#### [PROVIDED ENTRIES]
+++++

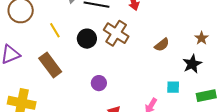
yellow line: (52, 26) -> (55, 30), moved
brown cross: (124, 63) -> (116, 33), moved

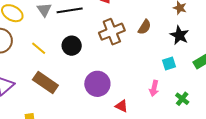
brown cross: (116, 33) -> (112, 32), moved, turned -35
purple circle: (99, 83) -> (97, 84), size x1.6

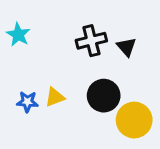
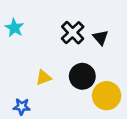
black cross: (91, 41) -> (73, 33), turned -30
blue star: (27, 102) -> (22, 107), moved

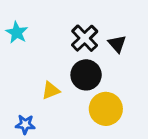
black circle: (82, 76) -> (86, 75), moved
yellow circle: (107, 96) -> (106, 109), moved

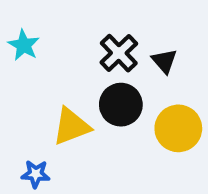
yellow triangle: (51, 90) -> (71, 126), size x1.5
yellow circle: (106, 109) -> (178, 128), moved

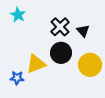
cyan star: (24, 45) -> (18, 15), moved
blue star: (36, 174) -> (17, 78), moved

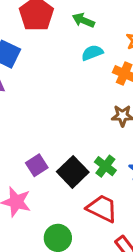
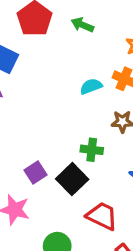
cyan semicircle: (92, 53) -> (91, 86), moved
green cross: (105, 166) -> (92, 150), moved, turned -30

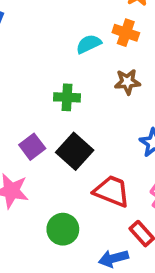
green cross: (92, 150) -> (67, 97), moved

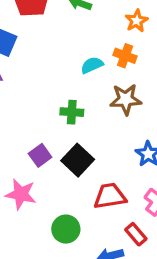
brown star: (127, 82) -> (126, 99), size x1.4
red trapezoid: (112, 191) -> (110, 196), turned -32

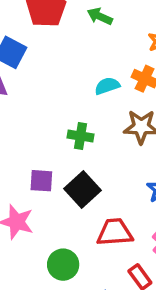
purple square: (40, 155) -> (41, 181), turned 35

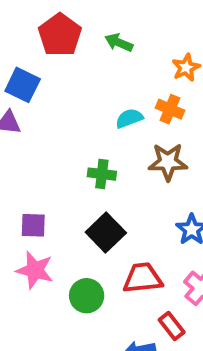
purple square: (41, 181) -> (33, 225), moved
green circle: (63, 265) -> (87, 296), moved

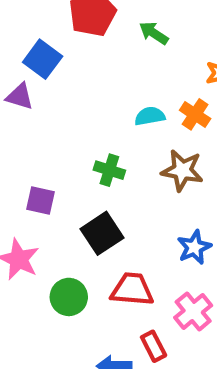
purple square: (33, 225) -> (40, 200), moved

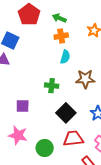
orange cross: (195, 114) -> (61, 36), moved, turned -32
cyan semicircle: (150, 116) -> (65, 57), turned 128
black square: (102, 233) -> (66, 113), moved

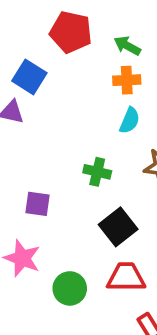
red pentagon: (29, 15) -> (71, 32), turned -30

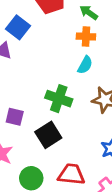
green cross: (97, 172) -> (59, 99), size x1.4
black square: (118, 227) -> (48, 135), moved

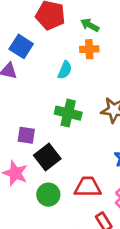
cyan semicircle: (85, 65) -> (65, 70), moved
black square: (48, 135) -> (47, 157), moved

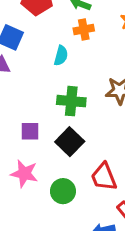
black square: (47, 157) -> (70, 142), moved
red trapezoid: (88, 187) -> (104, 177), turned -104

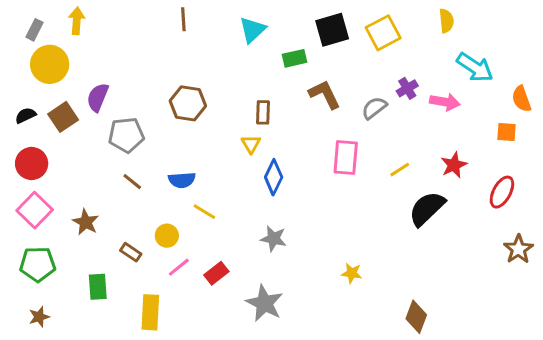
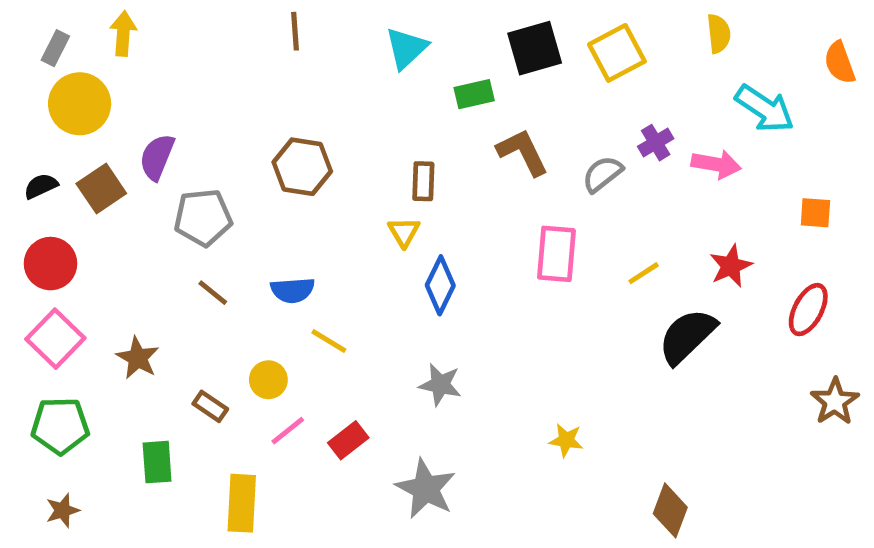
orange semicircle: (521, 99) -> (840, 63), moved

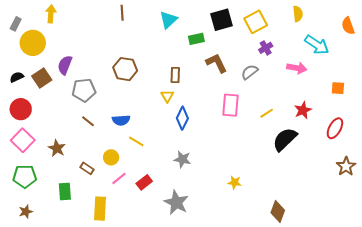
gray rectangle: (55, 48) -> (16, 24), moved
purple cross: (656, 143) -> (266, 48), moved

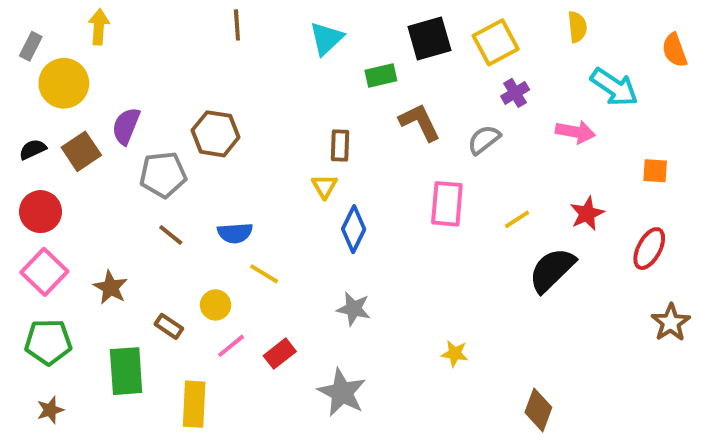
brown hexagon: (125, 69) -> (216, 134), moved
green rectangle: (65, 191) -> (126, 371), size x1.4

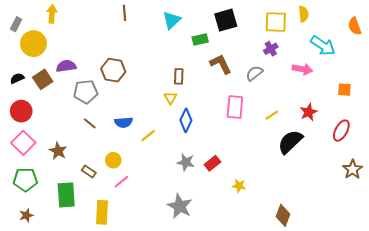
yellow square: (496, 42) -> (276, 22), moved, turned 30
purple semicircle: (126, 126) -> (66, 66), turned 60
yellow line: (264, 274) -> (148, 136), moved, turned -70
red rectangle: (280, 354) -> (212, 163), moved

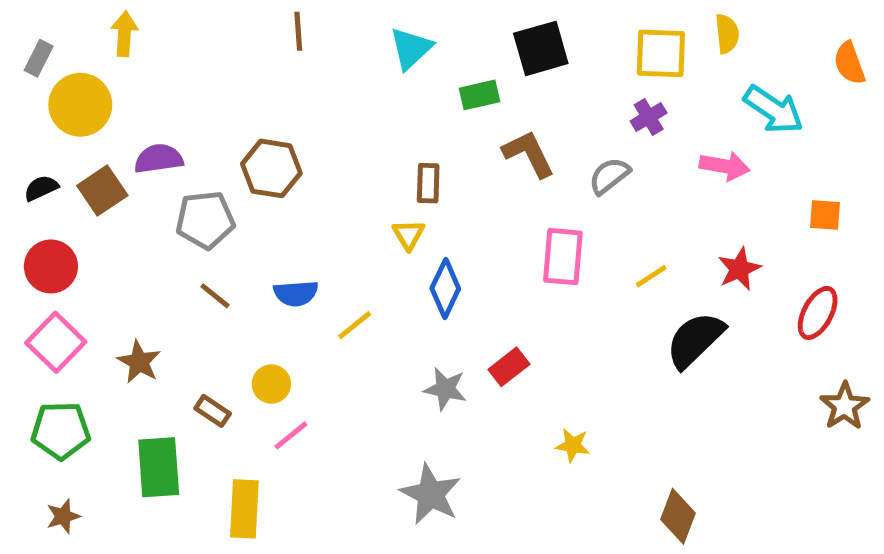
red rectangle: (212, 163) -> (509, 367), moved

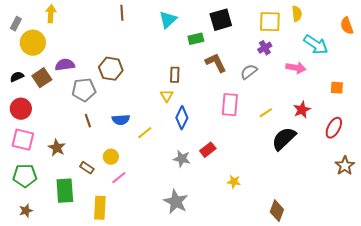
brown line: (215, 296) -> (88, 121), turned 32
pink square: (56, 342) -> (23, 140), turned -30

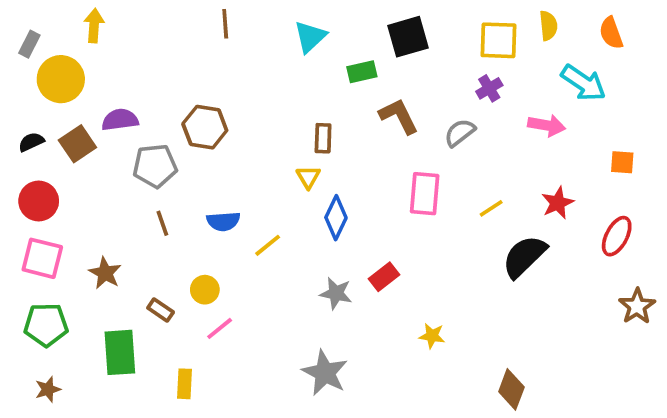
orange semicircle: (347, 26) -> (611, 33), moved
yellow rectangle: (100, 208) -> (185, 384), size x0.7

+++++

#### [INSTRUCTIONS TO FOLLOW]
Copy the records exactly. Skip the images.

#### [RESULT OF THIS EXERCISE]
yellow line: (52, 26) -> (55, 30), moved
brown cross: (124, 63) -> (116, 33), moved

brown cross: (116, 33) -> (112, 32), moved, turned -35
purple circle: (99, 83) -> (97, 84), size x1.6

black cross: (91, 41) -> (73, 33), turned -30
blue star: (27, 102) -> (22, 107), moved

black circle: (82, 76) -> (86, 75), moved
yellow circle: (107, 96) -> (106, 109), moved

yellow triangle: (51, 90) -> (71, 126), size x1.5
yellow circle: (106, 109) -> (178, 128), moved

cyan star: (24, 45) -> (18, 15), moved
blue star: (36, 174) -> (17, 78), moved

cyan semicircle: (92, 53) -> (91, 86), moved
green cross: (105, 166) -> (92, 150), moved, turned -30

green cross: (92, 150) -> (67, 97), moved

brown star: (127, 82) -> (126, 99), size x1.4
red trapezoid: (112, 191) -> (110, 196), turned -32

purple square: (40, 155) -> (41, 181), turned 35

purple square: (41, 181) -> (33, 225), moved
green circle: (63, 265) -> (87, 296), moved

purple square: (33, 225) -> (40, 200), moved

orange cross: (195, 114) -> (61, 36), moved, turned -32
cyan semicircle: (150, 116) -> (65, 57), turned 128
black square: (102, 233) -> (66, 113), moved

red pentagon: (29, 15) -> (71, 32), turned -30

green cross: (97, 172) -> (59, 99), size x1.4
black square: (118, 227) -> (48, 135), moved

cyan semicircle: (85, 65) -> (65, 70), moved
black square: (48, 135) -> (47, 157), moved

black square: (47, 157) -> (70, 142), moved
red trapezoid: (88, 187) -> (104, 177), turned -104

orange semicircle: (521, 99) -> (840, 63), moved

gray rectangle: (55, 48) -> (16, 24), moved
purple cross: (656, 143) -> (266, 48), moved

brown hexagon: (125, 69) -> (216, 134), moved
green rectangle: (65, 191) -> (126, 371), size x1.4

yellow square: (496, 42) -> (276, 22), moved, turned 30
purple semicircle: (126, 126) -> (66, 66), turned 60
yellow line: (264, 274) -> (148, 136), moved, turned -70
red rectangle: (280, 354) -> (212, 163), moved

red rectangle: (212, 163) -> (509, 367), moved

brown line: (215, 296) -> (88, 121), turned 32
pink square: (56, 342) -> (23, 140), turned -30

orange semicircle: (347, 26) -> (611, 33), moved
yellow rectangle: (100, 208) -> (185, 384), size x0.7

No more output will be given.